§ Work instructions: The entries below are to be transcribed in full, without their images.

§ Scene image comparisons:
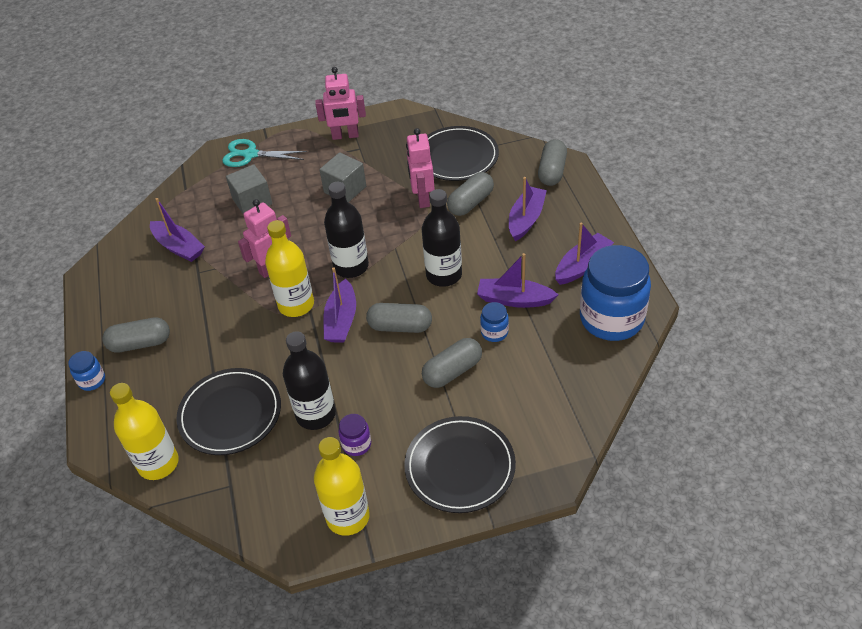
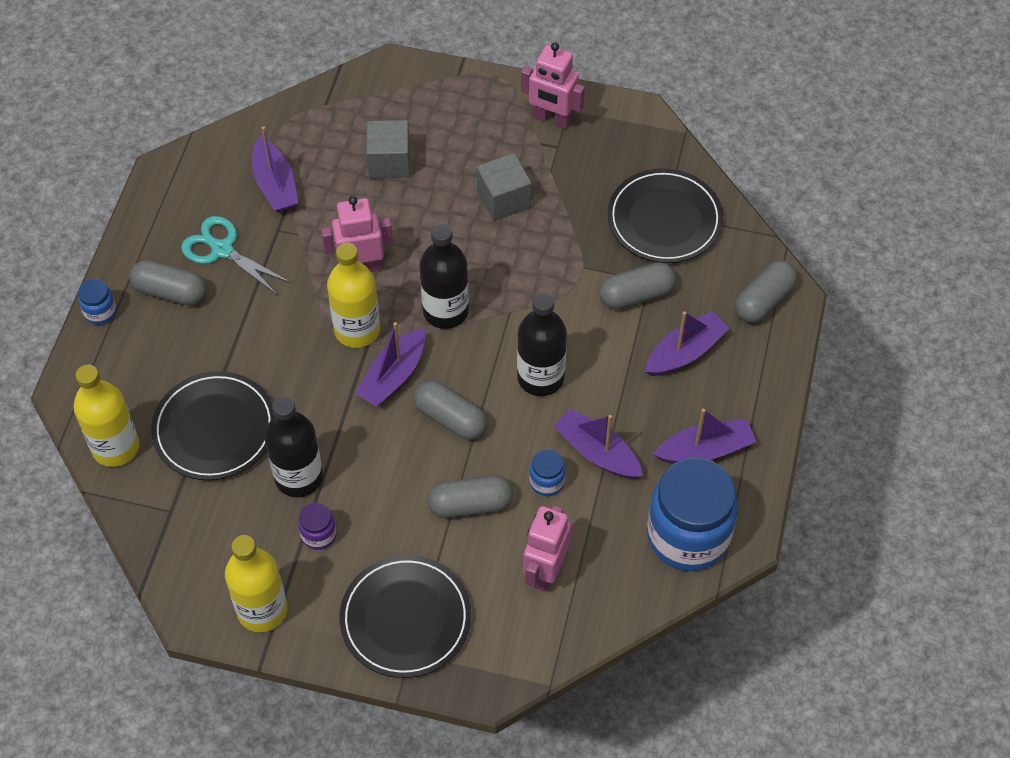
camera: 25 degrees right, 10 degrees up
(250, 154) = (425, 91): turquoise scissors -> turquoise scissors (222, 249)
(422, 198) = (584, 259): pink robot -> pink robot (545, 571)

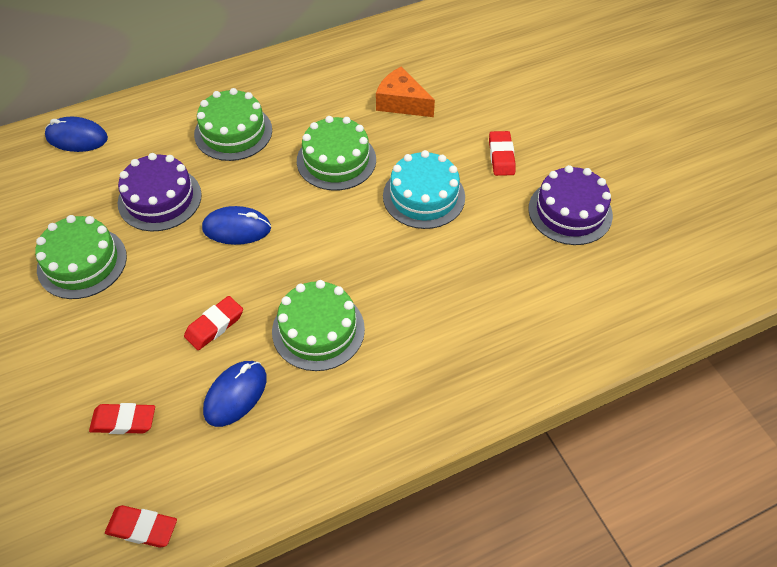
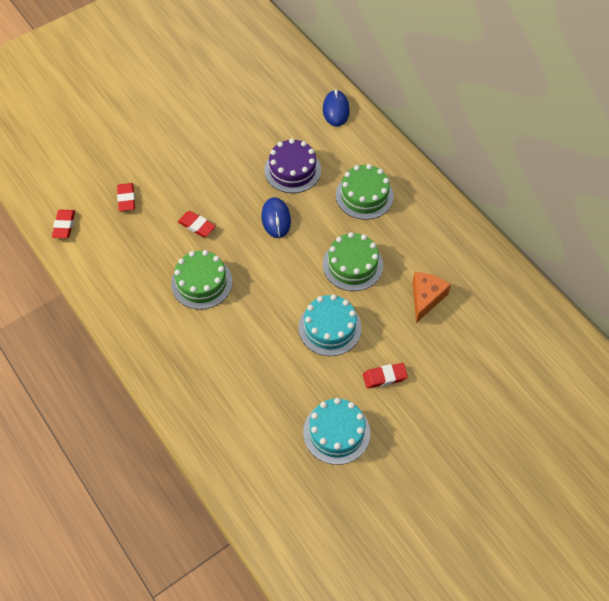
camera: 80 degrees right, 5 degrees up
(82, 262) = (233, 145): green cake -> none
(235, 395) = (149, 248): blue mouse -> none
(570, 212) = (336, 432): purple cake -> turquoise cake

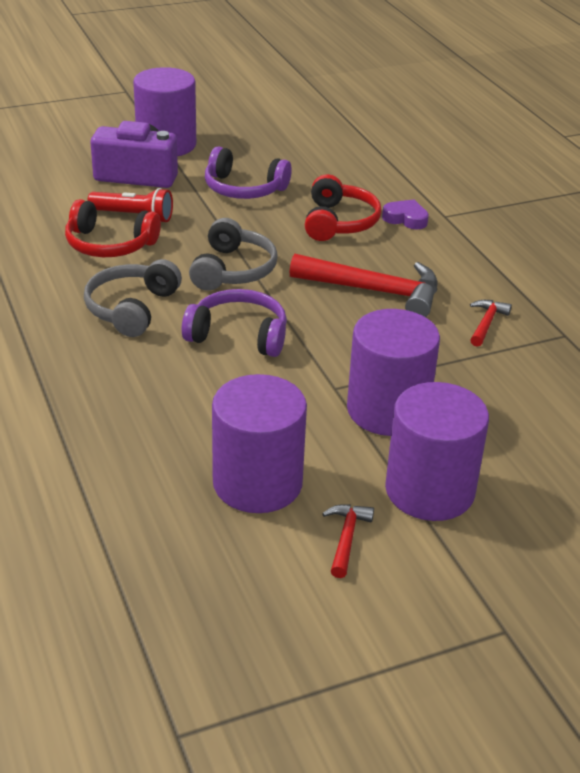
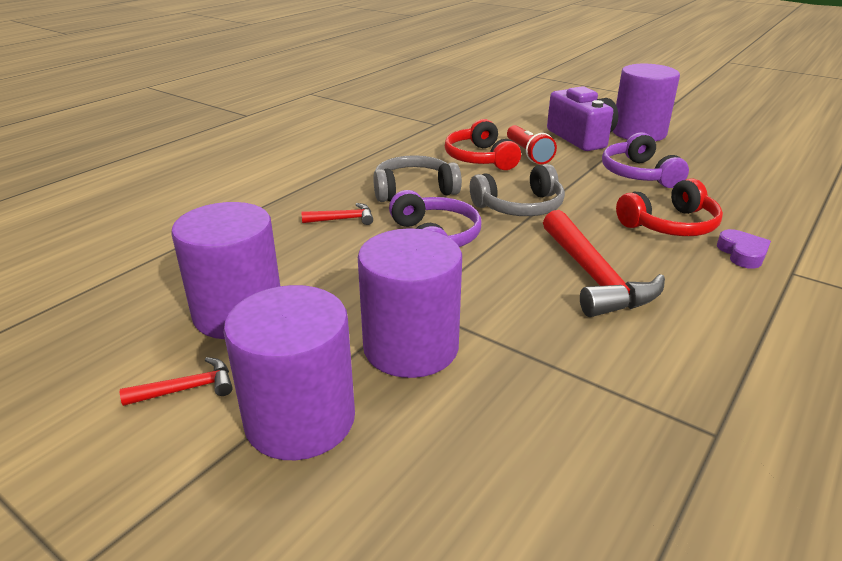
camera: 60 degrees right, 5 degrees down
(486, 323) = (645, 362): red hammer -> red hammer (343, 219)

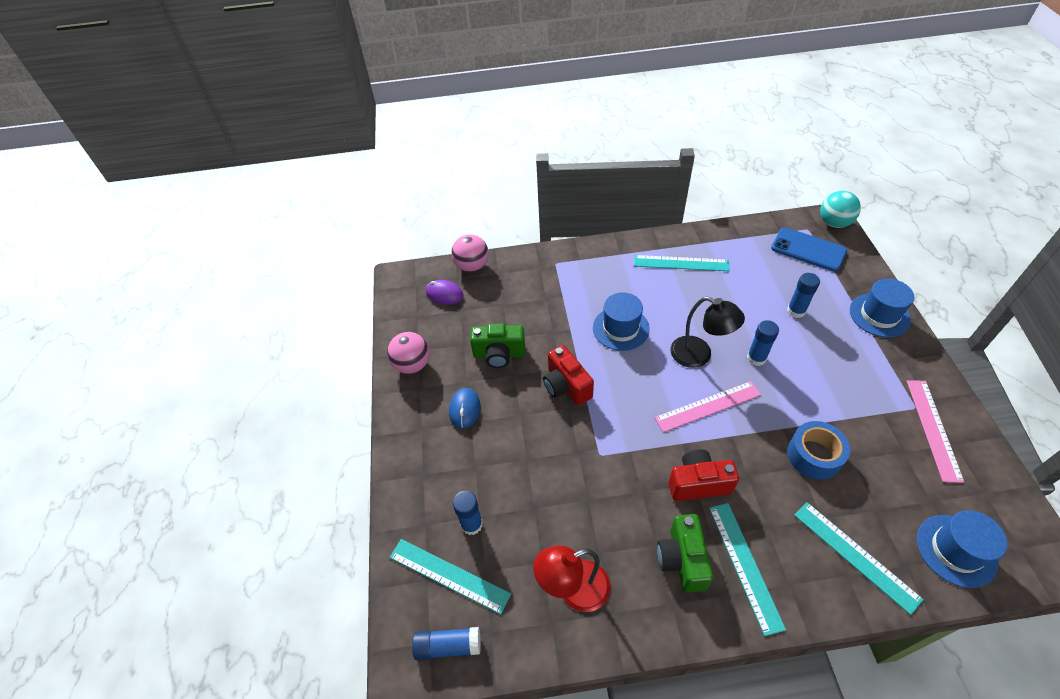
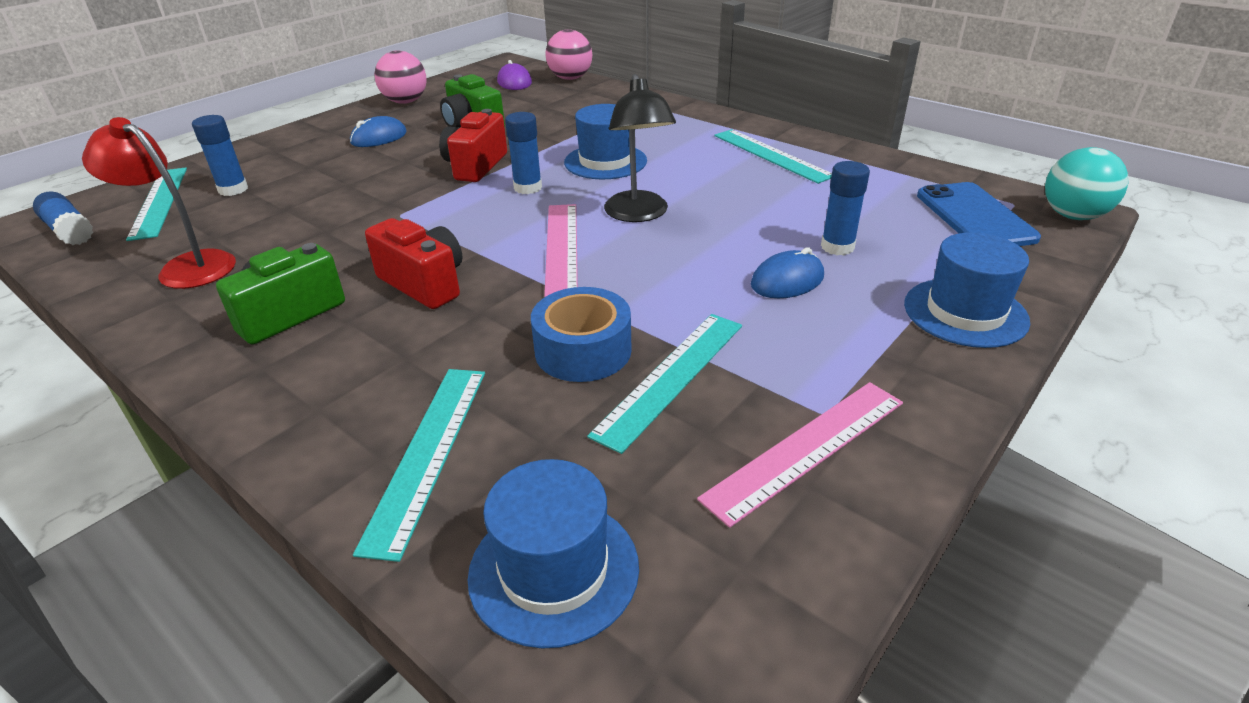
camera: 45 degrees right, 15 degrees down
(708, 406) = (562, 247): pink ruler -> pink ruler turned 60 degrees clockwise
(744, 565) = (319, 361): turquoise ruler -> turquoise ruler (671, 377)
(756, 358) = (697, 249): blue glue stick -> blue glue stick (528, 188)
(811, 348) = (787, 280): none -> blue mouse

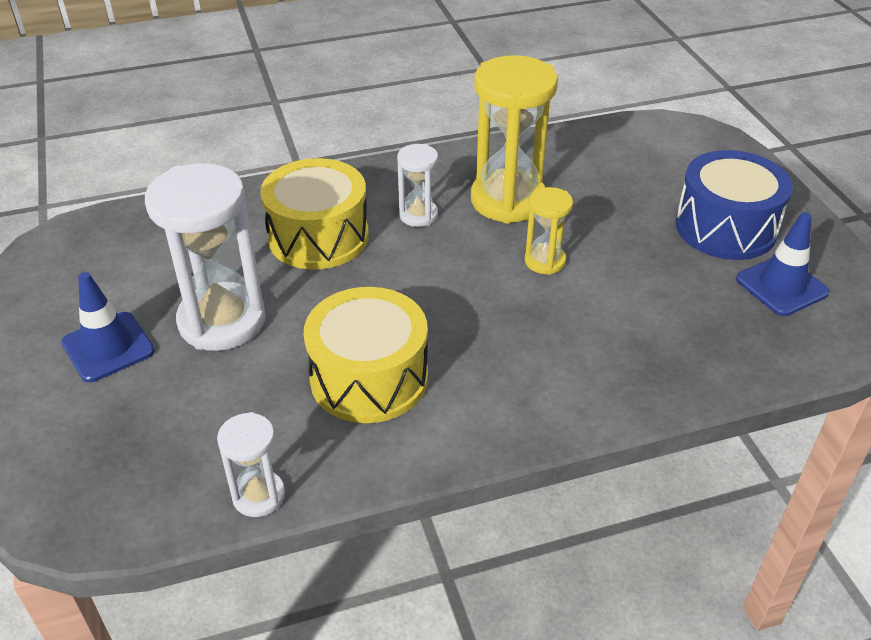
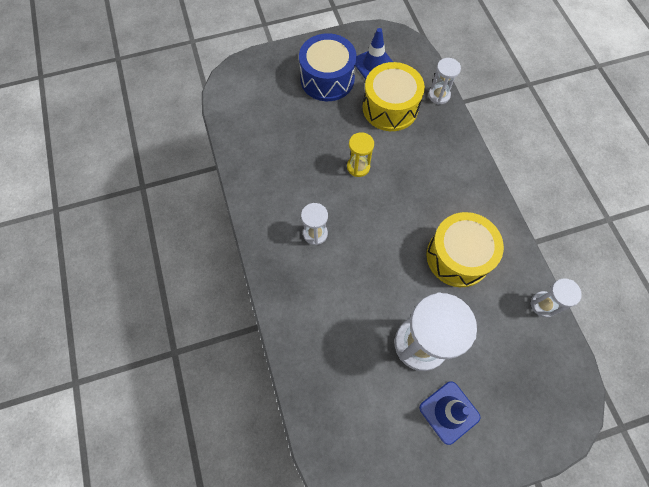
camera: 90 degrees left, 25 degrees up
(318, 236) = (337, 293): yellow drum -> yellow drum (390, 108)
(508, 200) = (300, 182): yellow hourglass -> none
(735, 376) = (439, 95): none -> white hourglass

§ Exercise response:
camera: 25 degrees right, 10 degrees up
(250, 154) = (425, 91): turquoise scissors -> turquoise scissors (222, 249)
(422, 198) = (584, 259): pink robot -> pink robot (545, 571)

camera: 80 degrees right, 5 degrees up
(82, 262) = (233, 145): green cake -> none
(235, 395) = (149, 248): blue mouse -> none
(570, 212) = (336, 432): purple cake -> turquoise cake

camera: 60 degrees right, 5 degrees down
(486, 323) = (645, 362): red hammer -> red hammer (343, 219)

camera: 45 degrees right, 15 degrees down
(708, 406) = (562, 247): pink ruler -> pink ruler turned 60 degrees clockwise
(744, 565) = (319, 361): turquoise ruler -> turquoise ruler (671, 377)
(756, 358) = (697, 249): blue glue stick -> blue glue stick (528, 188)
(811, 348) = (787, 280): none -> blue mouse

camera: 90 degrees left, 25 degrees up
(318, 236) = (337, 293): yellow drum -> yellow drum (390, 108)
(508, 200) = (300, 182): yellow hourglass -> none
(735, 376) = (439, 95): none -> white hourglass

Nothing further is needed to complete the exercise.